[Spatial object tracking data]
- Opening Delimiter -

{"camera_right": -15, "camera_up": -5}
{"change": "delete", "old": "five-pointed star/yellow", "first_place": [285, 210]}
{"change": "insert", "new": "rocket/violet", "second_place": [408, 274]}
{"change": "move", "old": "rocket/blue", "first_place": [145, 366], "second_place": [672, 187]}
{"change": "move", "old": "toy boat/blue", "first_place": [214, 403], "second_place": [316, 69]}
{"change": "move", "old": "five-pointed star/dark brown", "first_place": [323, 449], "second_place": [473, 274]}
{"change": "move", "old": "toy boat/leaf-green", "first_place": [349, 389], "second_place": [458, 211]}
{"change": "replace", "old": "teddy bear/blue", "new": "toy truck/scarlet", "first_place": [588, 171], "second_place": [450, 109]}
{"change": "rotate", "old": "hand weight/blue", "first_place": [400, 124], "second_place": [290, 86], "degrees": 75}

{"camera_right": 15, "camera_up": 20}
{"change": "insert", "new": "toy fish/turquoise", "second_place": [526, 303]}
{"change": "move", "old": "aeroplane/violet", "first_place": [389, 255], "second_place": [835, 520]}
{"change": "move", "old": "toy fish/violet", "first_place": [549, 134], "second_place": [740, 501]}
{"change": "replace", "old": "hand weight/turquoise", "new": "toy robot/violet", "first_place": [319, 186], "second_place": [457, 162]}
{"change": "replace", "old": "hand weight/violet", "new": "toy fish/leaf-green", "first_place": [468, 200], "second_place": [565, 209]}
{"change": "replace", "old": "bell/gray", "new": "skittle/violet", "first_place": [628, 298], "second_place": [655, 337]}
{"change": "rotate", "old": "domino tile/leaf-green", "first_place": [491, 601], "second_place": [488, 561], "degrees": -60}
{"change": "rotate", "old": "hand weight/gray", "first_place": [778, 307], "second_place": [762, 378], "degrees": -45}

- Closing Delimiter -

• [Work instructions] Which lines of the records above contain the word "rocket"? Report each one in full.

• [Response for this exercise]
{"change": "insert", "new": "rocket/violet", "second_place": [408, 274]}
{"change": "move", "old": "rocket/blue", "first_place": [145, 366], "second_place": [672, 187]}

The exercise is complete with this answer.